ABOUT THIS TASK:
Take the material below from its first line through the line containing "none -> red round brick I5 level 1" and, please, write those lines again exactly.
..........
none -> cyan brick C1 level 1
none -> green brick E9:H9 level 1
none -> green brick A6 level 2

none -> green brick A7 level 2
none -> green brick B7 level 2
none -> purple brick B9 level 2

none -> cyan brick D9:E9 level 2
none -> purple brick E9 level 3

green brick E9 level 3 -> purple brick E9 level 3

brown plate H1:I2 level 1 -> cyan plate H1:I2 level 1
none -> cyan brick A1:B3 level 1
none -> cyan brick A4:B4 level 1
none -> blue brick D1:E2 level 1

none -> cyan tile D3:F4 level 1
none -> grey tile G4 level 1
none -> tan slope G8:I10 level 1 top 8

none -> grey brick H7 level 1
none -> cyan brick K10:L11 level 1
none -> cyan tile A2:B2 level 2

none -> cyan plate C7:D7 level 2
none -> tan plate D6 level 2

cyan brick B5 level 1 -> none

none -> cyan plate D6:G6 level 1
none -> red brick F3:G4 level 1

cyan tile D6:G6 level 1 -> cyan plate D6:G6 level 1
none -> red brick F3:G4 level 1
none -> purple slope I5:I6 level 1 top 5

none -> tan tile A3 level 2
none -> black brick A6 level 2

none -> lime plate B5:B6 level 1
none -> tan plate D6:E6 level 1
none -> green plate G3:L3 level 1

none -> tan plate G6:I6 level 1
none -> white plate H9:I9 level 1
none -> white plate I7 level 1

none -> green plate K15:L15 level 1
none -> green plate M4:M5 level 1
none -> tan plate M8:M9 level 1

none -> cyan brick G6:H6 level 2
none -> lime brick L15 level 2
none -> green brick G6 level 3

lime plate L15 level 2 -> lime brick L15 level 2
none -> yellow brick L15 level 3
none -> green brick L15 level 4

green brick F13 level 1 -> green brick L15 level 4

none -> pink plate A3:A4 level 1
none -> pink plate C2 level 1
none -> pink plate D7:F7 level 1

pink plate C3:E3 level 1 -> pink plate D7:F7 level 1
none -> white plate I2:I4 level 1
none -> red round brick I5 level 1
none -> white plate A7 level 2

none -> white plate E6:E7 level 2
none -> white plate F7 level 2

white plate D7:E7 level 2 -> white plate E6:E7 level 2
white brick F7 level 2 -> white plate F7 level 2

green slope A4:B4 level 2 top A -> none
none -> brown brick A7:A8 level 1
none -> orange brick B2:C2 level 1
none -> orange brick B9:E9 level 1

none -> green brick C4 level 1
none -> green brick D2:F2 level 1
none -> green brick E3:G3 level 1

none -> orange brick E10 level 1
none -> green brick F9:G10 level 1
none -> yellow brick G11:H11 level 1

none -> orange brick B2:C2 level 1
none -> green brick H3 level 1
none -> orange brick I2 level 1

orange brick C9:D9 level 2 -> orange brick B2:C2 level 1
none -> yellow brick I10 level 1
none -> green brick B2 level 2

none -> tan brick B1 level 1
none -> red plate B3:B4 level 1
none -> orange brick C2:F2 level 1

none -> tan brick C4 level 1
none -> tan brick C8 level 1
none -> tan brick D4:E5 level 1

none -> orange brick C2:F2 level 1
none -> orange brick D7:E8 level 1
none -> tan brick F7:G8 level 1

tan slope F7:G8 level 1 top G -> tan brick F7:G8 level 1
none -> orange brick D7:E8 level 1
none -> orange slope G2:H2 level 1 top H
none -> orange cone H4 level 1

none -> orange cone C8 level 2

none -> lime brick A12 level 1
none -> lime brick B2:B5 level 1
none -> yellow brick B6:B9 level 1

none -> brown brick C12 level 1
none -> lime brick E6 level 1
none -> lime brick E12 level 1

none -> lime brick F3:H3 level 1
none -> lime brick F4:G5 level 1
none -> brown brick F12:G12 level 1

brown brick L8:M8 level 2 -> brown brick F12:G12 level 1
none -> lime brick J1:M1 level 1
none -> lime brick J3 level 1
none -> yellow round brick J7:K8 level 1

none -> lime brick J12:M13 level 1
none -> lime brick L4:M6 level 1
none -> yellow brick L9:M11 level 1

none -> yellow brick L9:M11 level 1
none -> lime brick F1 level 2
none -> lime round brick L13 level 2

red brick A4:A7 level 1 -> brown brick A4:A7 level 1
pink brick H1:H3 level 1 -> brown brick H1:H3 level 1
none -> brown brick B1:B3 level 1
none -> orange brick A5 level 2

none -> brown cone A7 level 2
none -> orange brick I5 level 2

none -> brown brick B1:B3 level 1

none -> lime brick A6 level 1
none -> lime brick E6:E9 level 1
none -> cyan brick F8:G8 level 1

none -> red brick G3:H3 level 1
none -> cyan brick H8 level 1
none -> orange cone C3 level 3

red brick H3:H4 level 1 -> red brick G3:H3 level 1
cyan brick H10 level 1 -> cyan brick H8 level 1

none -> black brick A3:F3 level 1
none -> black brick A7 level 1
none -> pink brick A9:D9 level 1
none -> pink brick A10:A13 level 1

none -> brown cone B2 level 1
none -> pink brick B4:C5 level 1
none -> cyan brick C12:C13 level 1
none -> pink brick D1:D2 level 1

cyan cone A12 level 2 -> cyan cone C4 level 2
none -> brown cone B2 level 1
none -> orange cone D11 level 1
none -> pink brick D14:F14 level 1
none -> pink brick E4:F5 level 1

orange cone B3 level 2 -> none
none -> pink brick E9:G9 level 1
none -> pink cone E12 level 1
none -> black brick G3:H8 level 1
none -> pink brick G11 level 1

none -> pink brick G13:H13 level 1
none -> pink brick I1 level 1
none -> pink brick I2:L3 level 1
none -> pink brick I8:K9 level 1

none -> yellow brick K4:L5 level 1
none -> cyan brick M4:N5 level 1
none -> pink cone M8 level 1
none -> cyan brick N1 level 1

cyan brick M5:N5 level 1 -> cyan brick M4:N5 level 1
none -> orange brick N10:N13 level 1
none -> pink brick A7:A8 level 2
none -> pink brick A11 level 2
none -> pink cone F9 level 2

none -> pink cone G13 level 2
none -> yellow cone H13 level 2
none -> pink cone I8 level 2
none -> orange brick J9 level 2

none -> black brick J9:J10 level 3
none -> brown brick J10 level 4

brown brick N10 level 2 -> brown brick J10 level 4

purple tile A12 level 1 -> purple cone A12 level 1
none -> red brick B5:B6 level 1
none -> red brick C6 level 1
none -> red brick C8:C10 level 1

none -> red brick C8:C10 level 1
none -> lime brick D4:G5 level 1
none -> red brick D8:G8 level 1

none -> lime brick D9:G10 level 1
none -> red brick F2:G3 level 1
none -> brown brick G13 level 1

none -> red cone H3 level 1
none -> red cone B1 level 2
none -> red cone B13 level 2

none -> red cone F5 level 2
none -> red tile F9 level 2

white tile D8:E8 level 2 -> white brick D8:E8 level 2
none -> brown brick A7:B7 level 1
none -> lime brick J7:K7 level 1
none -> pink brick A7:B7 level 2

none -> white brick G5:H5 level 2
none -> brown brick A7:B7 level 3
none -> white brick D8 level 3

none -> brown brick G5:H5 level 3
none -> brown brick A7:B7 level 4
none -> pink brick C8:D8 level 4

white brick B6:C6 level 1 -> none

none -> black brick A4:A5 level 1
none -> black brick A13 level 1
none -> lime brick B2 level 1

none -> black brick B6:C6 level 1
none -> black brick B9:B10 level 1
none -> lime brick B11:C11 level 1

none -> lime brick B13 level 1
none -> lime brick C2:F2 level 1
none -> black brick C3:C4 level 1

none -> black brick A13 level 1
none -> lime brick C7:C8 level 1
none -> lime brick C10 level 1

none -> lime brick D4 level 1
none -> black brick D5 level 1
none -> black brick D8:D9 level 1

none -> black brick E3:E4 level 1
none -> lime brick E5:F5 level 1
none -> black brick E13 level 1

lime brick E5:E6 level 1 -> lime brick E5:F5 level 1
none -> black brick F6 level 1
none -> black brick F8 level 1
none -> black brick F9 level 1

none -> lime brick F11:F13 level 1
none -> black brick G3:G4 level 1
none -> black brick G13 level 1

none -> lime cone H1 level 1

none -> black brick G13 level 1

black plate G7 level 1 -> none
..........
EXERCISE SOLUTION:
none -> cyan brick C1 level 1
none -> green brick E9:H9 level 1
none -> green brick A6 level 2

none -> green brick A7 level 2
none -> green brick B7 level 2
none -> purple brick B9 level 2

none -> cyan brick D9:E9 level 2
none -> purple brick E9 level 3

green brick E9 level 3 -> purple brick E9 level 3

brown plate H1:I2 level 1 -> cyan plate H1:I2 level 1
none -> cyan brick A1:B3 level 1
none -> cyan brick A4:B4 level 1
none -> blue brick D1:E2 level 1

none -> cyan tile D3:F4 level 1
none -> grey tile G4 level 1
none -> tan slope G8:I10 level 1 top 8

none -> grey brick H7 level 1
none -> cyan brick K10:L11 level 1
none -> cyan tile A2:B2 level 2

none -> cyan plate C7:D7 level 2
none -> tan plate D6 level 2

cyan brick B5 level 1 -> none

none -> cyan plate D6:G6 level 1
none -> red brick F3:G4 level 1

cyan tile D6:G6 level 1 -> cyan plate D6:G6 level 1
none -> red brick F3:G4 level 1
none -> purple slope I5:I6 level 1 top 5

none -> tan tile A3 level 2
none -> black brick A6 level 2

none -> lime plate B5:B6 level 1
none -> tan plate D6:E6 level 1
none -> green plate G3:L3 level 1

none -> tan plate G6:I6 level 1
none -> white plate H9:I9 level 1
none -> white plate I7 level 1

none -> green plate K15:L15 level 1
none -> green plate M4:M5 level 1
none -> tan plate M8:M9 level 1

none -> cyan brick G6:H6 level 2
none -> lime brick L15 level 2
none -> green brick G6 level 3

lime plate L15 level 2 -> lime brick L15 level 2
none -> yellow brick L15 level 3
none -> green brick L15 level 4

green brick F13 level 1 -> green brick L15 level 4

none -> pink plate A3:A4 level 1
none -> pink plate C2 level 1
none -> pink plate D7:F7 level 1

pink plate C3:E3 level 1 -> pink plate D7:F7 level 1
none -> white plate I2:I4 level 1
none -> red round brick I5 level 1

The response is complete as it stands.